> [Problem details] The answer must be a word-for-word copy of the records below, with every picture left out.
○ ○ ○
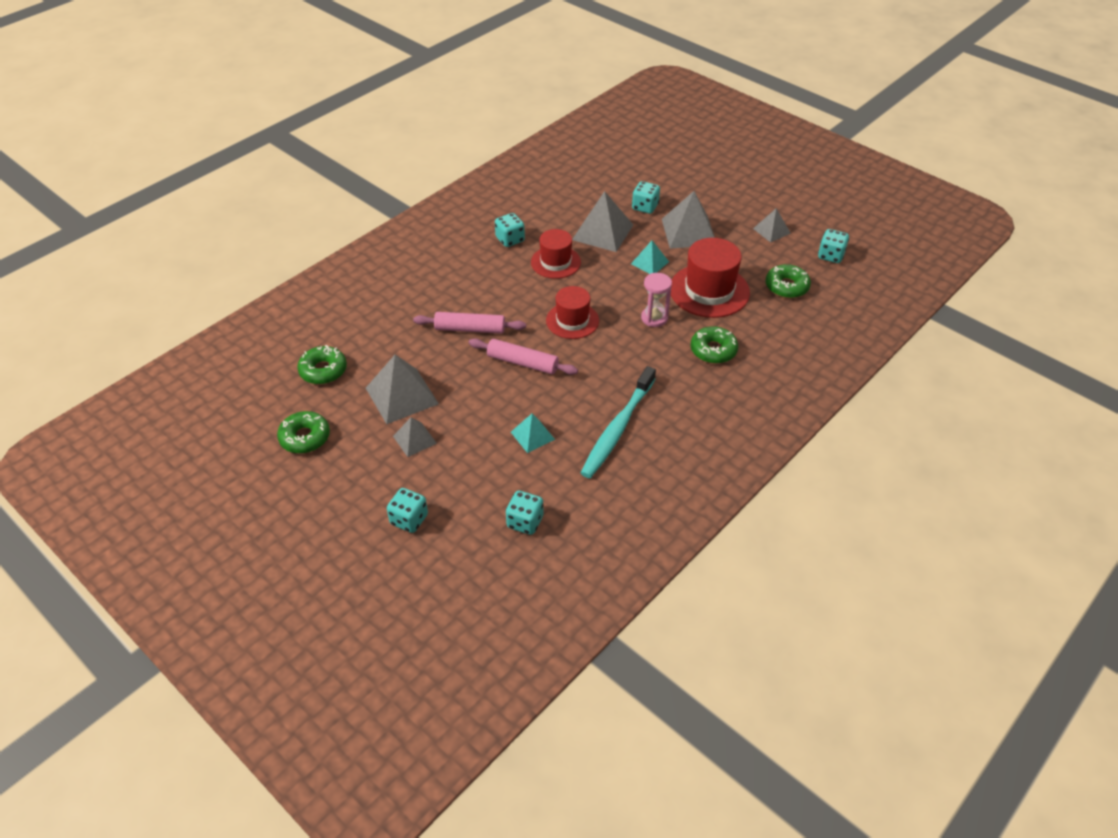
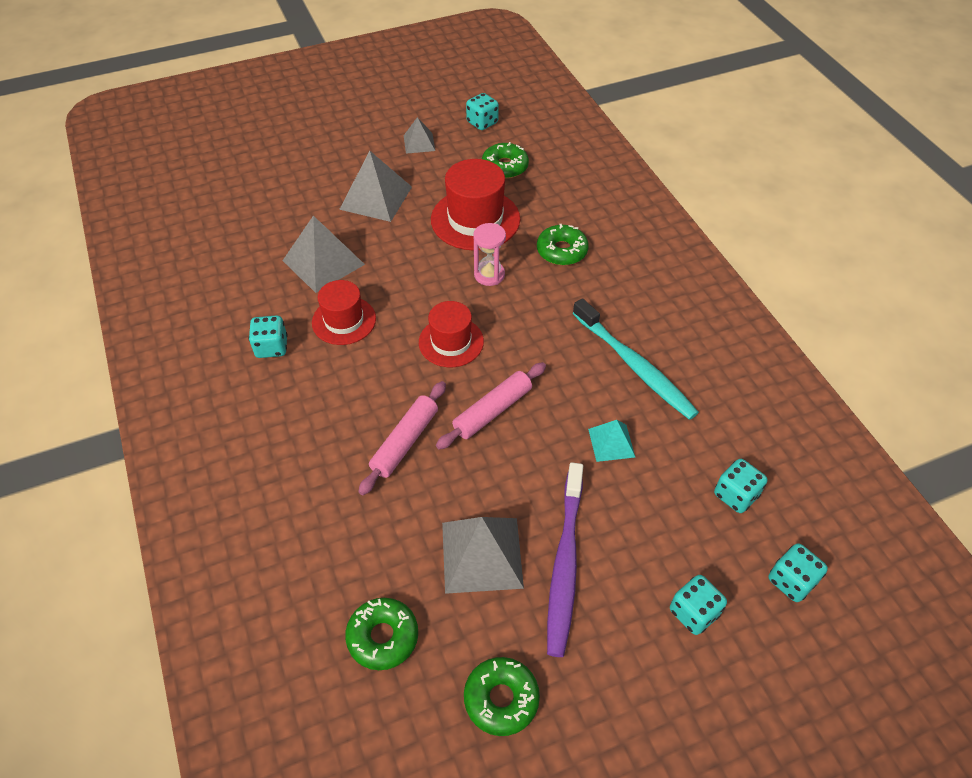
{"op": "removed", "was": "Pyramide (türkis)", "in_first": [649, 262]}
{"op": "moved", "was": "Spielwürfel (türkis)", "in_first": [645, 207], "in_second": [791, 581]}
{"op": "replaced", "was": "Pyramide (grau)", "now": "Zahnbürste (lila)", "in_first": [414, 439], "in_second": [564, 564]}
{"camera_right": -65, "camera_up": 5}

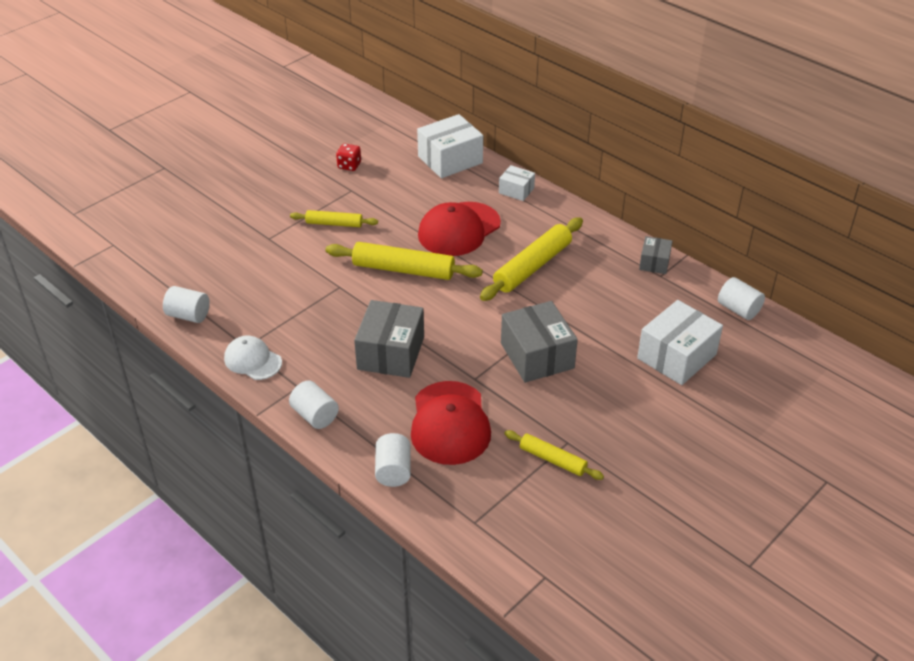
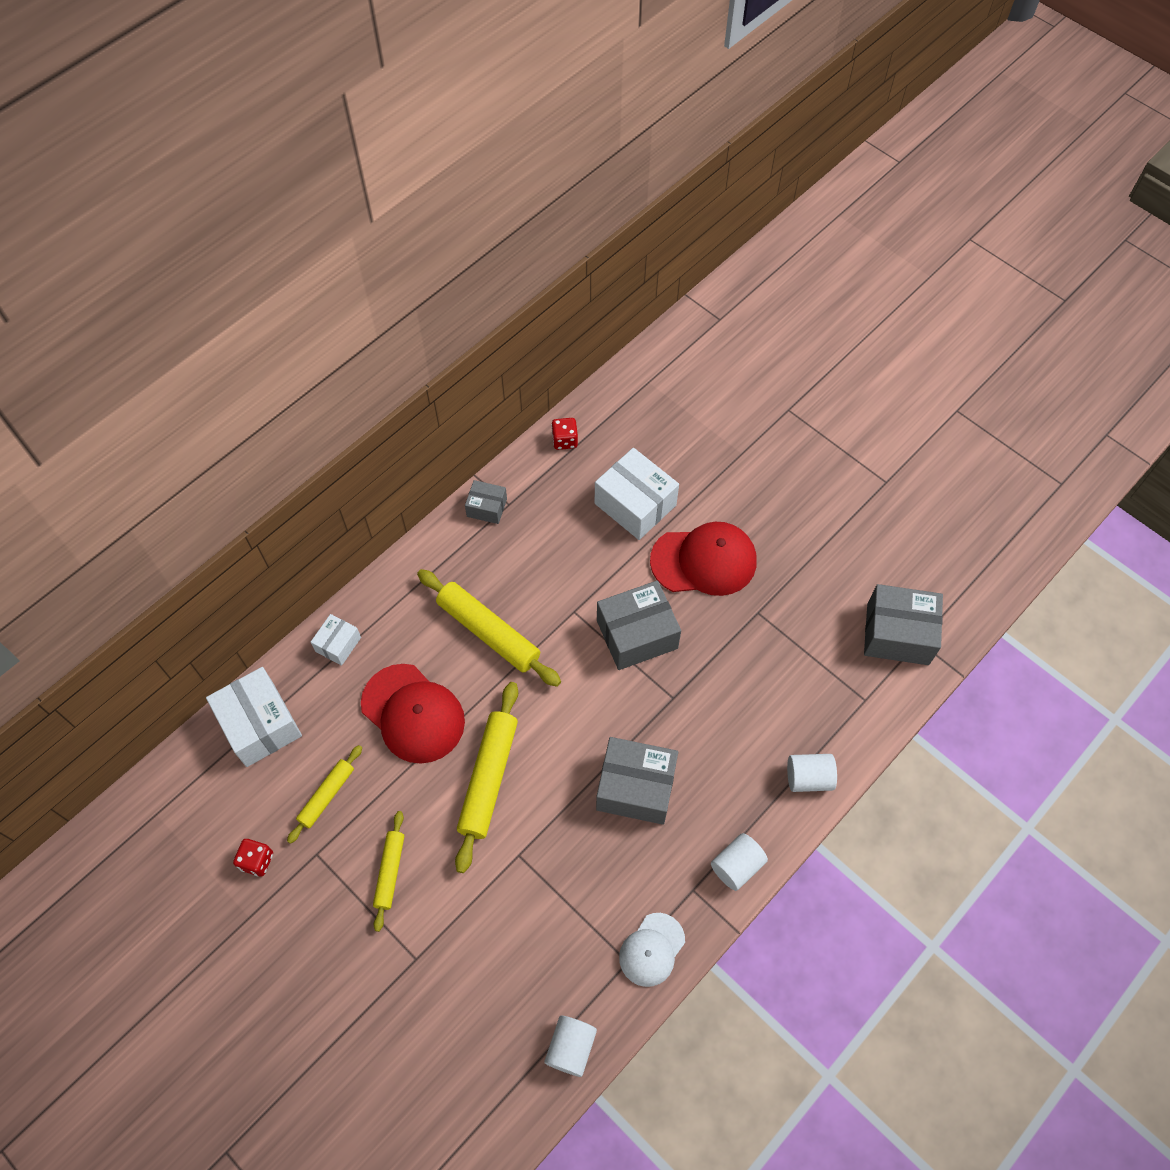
{"op": "added", "now": "Schachtel (grau)", "in_second": [897, 634]}
{"op": "moved", "was": "Kappe (rot)", "in_first": [450, 423], "in_second": [704, 561]}
{"op": "moved", "was": "Nudelholz (gelb)", "in_first": [553, 459], "in_second": [326, 795]}
{"op": "replaced", "was": "Vollzylinder (weiß)", "now": "Spielwürfel (rot)", "in_first": [738, 309], "in_second": [565, 440]}
{"camera_right": -90, "camera_up": 20}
○ ○ ○
> [Solved problem]
{"op": "removed", "was": "Pyramide (türkis)", "in_first": [649, 262]}
{"op": "moved", "was": "Spielwürfel (türkis)", "in_first": [645, 207], "in_second": [791, 581]}
{"op": "replaced", "was": "Pyramide (grau)", "now": "Zahnbürste (lila)", "in_first": [414, 439], "in_second": [564, 564]}
{"camera_right": -65, "camera_up": 5}

{"op": "added", "now": "Schachtel (grau)", "in_second": [897, 634]}
{"op": "moved", "was": "Kappe (rot)", "in_first": [450, 423], "in_second": [704, 561]}
{"op": "moved", "was": "Nudelholz (gelb)", "in_first": [553, 459], "in_second": [326, 795]}
{"op": "replaced", "was": "Vollzylinder (weiß)", "now": "Spielwürfel (rot)", "in_first": [738, 309], "in_second": [565, 440]}
{"camera_right": -90, "camera_up": 20}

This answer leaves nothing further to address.